AVAILABLE DATA START
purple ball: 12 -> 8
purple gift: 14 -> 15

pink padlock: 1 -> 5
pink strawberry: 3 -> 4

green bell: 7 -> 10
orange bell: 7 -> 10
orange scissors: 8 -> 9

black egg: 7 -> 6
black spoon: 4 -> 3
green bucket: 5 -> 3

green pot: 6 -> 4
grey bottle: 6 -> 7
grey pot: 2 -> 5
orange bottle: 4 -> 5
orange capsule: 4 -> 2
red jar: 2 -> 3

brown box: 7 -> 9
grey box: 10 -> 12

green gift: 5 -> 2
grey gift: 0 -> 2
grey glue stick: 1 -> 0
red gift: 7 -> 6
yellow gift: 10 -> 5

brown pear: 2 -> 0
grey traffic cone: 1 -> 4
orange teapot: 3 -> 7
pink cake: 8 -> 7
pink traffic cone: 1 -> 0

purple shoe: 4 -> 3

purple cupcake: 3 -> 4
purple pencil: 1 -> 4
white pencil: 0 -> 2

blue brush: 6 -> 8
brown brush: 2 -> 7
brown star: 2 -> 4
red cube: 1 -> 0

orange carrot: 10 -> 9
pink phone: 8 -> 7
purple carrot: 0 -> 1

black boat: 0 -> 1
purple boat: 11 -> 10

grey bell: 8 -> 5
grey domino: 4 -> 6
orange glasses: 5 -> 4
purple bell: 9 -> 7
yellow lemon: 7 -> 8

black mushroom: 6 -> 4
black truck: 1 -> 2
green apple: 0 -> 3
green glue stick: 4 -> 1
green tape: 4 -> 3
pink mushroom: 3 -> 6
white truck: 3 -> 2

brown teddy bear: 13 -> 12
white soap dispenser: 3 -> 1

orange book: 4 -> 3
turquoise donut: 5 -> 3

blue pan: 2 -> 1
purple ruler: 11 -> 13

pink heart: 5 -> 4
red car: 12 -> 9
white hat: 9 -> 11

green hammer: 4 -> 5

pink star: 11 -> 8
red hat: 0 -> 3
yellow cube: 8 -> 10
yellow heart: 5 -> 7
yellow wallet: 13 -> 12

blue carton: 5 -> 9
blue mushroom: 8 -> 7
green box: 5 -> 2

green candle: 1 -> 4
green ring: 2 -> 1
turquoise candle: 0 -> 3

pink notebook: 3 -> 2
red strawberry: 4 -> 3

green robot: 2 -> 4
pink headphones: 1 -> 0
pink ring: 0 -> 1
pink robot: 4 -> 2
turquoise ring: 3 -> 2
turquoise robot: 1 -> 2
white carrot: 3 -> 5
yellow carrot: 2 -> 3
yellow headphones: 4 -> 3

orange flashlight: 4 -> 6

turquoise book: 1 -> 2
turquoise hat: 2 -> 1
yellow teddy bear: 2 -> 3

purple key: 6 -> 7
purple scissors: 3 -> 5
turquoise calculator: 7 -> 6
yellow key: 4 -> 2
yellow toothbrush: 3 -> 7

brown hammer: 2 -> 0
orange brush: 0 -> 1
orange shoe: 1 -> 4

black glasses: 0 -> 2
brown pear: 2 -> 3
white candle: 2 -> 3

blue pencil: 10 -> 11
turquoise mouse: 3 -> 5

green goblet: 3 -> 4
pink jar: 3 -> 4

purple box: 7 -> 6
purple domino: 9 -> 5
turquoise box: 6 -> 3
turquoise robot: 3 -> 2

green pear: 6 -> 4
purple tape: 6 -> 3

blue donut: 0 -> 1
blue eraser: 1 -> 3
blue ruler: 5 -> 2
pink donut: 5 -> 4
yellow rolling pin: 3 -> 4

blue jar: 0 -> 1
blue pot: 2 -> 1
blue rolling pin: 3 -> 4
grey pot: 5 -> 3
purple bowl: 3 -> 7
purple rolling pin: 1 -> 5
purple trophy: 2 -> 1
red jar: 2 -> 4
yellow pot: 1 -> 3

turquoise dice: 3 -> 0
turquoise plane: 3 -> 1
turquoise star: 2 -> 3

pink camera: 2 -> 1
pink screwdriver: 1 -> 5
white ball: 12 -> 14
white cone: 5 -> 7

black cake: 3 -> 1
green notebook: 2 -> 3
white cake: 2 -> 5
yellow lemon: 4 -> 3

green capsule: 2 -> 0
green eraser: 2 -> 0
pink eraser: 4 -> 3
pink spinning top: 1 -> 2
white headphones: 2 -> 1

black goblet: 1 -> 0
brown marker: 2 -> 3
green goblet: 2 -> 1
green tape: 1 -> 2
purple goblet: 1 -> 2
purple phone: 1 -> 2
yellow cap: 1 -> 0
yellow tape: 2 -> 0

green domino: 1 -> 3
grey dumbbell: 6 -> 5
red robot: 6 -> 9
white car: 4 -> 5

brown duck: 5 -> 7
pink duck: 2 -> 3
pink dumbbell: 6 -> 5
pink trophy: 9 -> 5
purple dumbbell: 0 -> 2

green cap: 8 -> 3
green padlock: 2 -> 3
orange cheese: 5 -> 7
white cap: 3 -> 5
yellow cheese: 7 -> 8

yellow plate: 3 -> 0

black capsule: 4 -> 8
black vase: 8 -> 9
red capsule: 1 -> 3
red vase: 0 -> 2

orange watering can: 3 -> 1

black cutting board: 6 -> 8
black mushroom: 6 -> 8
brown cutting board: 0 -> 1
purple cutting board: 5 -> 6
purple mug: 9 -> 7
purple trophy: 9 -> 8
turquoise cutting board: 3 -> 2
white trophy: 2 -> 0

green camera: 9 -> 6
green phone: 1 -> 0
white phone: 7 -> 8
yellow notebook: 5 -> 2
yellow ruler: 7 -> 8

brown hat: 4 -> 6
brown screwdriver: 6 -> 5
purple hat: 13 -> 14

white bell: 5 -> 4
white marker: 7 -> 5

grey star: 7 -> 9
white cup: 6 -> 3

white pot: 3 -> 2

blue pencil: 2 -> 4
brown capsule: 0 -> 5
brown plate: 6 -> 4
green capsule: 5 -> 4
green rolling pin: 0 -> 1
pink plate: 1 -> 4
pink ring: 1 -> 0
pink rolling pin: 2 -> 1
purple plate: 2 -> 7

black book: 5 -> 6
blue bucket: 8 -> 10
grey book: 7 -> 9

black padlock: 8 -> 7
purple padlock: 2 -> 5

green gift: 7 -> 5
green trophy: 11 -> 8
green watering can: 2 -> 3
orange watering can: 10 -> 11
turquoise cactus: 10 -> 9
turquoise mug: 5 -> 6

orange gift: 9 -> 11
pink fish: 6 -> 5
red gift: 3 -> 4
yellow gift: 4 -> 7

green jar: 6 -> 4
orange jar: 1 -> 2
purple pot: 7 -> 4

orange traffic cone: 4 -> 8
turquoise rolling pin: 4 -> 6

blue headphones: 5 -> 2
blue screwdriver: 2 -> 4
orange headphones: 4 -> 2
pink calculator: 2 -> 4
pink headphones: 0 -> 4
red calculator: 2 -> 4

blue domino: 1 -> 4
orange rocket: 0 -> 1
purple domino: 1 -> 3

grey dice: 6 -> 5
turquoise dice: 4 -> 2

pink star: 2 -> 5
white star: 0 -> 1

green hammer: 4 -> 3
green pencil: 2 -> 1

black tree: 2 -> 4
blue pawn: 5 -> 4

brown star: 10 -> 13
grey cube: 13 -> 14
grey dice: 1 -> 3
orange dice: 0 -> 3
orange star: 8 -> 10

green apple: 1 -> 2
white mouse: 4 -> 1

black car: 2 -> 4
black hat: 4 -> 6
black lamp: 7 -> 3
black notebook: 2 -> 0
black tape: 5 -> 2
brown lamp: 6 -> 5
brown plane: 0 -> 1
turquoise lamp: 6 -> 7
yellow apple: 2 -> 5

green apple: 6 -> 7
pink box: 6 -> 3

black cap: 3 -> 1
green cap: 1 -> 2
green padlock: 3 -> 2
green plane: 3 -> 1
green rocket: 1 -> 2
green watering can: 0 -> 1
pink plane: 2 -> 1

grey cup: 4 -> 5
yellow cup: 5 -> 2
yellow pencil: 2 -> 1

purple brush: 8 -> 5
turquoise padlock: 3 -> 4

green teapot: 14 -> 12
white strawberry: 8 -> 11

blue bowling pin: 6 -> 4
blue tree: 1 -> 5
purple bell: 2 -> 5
AVAILABLE DATA END
== PROBLEM STATEMENT ==
Give back the records above exactly, limited to the lines between the one holding "pink camera: 2 -> 1" and the one holding "purple trophy: 9 -> 8", inclusive.

== COMPLETED TASK ==
pink camera: 2 -> 1
pink screwdriver: 1 -> 5
white ball: 12 -> 14
white cone: 5 -> 7

black cake: 3 -> 1
green notebook: 2 -> 3
white cake: 2 -> 5
yellow lemon: 4 -> 3

green capsule: 2 -> 0
green eraser: 2 -> 0
pink eraser: 4 -> 3
pink spinning top: 1 -> 2
white headphones: 2 -> 1

black goblet: 1 -> 0
brown marker: 2 -> 3
green goblet: 2 -> 1
green tape: 1 -> 2
purple goblet: 1 -> 2
purple phone: 1 -> 2
yellow cap: 1 -> 0
yellow tape: 2 -> 0

green domino: 1 -> 3
grey dumbbell: 6 -> 5
red robot: 6 -> 9
white car: 4 -> 5

brown duck: 5 -> 7
pink duck: 2 -> 3
pink dumbbell: 6 -> 5
pink trophy: 9 -> 5
purple dumbbell: 0 -> 2

green cap: 8 -> 3
green padlock: 2 -> 3
orange cheese: 5 -> 7
white cap: 3 -> 5
yellow cheese: 7 -> 8

yellow plate: 3 -> 0

black capsule: 4 -> 8
black vase: 8 -> 9
red capsule: 1 -> 3
red vase: 0 -> 2

orange watering can: 3 -> 1

black cutting board: 6 -> 8
black mushroom: 6 -> 8
brown cutting board: 0 -> 1
purple cutting board: 5 -> 6
purple mug: 9 -> 7
purple trophy: 9 -> 8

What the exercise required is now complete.